Records provided:

════════════════════

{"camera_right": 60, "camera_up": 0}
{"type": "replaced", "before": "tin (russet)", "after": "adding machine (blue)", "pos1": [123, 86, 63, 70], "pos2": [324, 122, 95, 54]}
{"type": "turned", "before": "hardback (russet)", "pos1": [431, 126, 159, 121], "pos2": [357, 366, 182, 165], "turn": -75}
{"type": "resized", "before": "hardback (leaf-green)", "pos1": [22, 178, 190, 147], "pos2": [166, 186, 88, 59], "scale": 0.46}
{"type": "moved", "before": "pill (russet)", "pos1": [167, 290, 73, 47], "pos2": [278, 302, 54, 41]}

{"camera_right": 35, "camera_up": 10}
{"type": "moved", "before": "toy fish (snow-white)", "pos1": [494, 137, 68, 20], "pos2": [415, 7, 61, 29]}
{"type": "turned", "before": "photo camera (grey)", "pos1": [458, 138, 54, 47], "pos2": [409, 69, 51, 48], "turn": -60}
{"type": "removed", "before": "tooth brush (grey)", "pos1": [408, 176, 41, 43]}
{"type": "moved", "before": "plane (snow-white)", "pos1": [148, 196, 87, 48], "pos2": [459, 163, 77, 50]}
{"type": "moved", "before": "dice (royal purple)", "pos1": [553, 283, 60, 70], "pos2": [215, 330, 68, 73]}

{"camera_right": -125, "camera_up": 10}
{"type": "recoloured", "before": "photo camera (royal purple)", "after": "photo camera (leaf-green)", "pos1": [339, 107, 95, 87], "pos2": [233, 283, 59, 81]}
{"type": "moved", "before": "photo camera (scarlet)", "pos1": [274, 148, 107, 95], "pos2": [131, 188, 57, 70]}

════════════════════

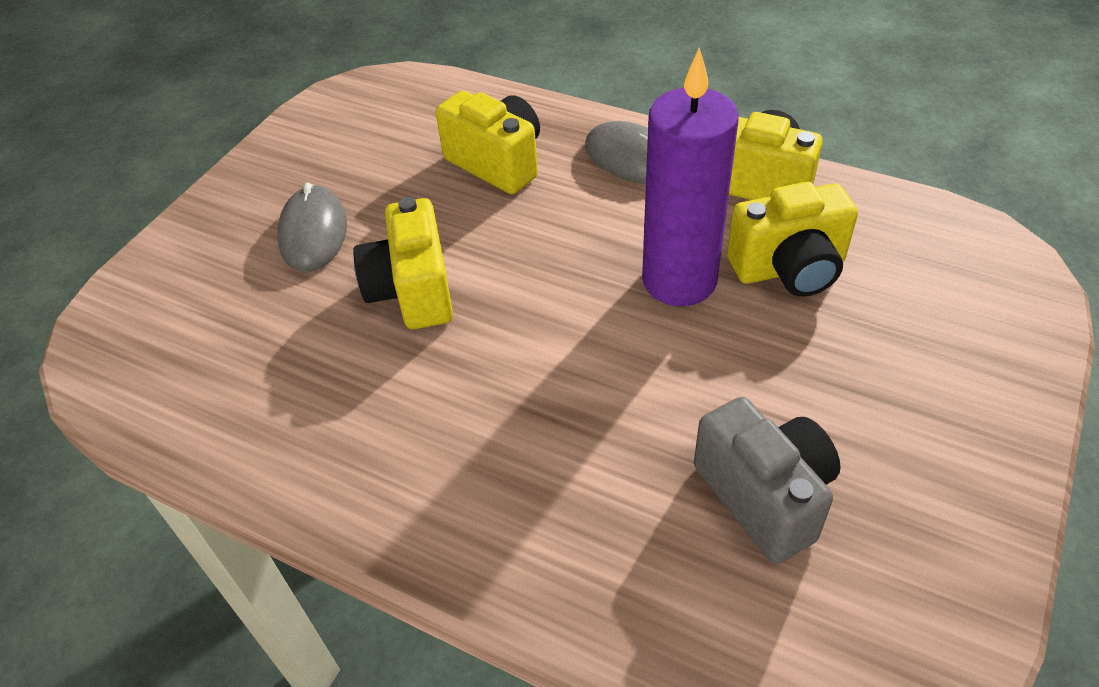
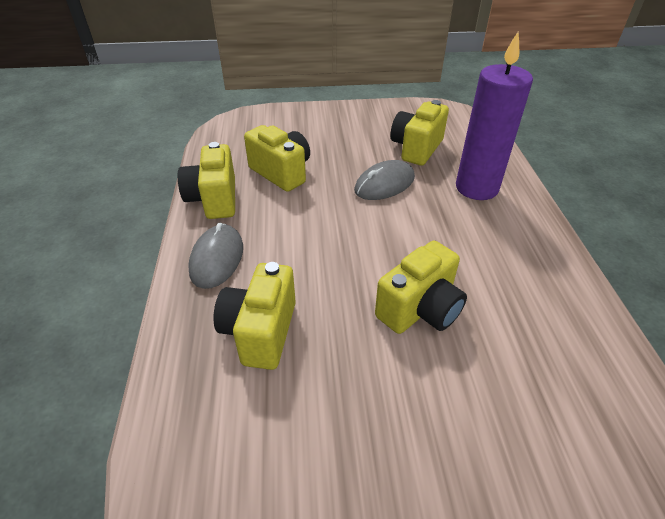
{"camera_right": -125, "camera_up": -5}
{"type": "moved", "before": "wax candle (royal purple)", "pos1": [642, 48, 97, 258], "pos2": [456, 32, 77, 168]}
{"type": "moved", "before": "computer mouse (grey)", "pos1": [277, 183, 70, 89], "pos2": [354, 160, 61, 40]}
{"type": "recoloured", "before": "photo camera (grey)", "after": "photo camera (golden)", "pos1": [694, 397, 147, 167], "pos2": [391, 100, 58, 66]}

════════════════════

Task to complete:
Search the entries for "hardback" and copy out each line that has it.

Answer space:
{"type": "turned", "before": "hardback (russet)", "pos1": [431, 126, 159, 121], "pos2": [357, 366, 182, 165], "turn": -75}
{"type": "resized", "before": "hardback (leaf-green)", "pos1": [22, 178, 190, 147], "pos2": [166, 186, 88, 59], "scale": 0.46}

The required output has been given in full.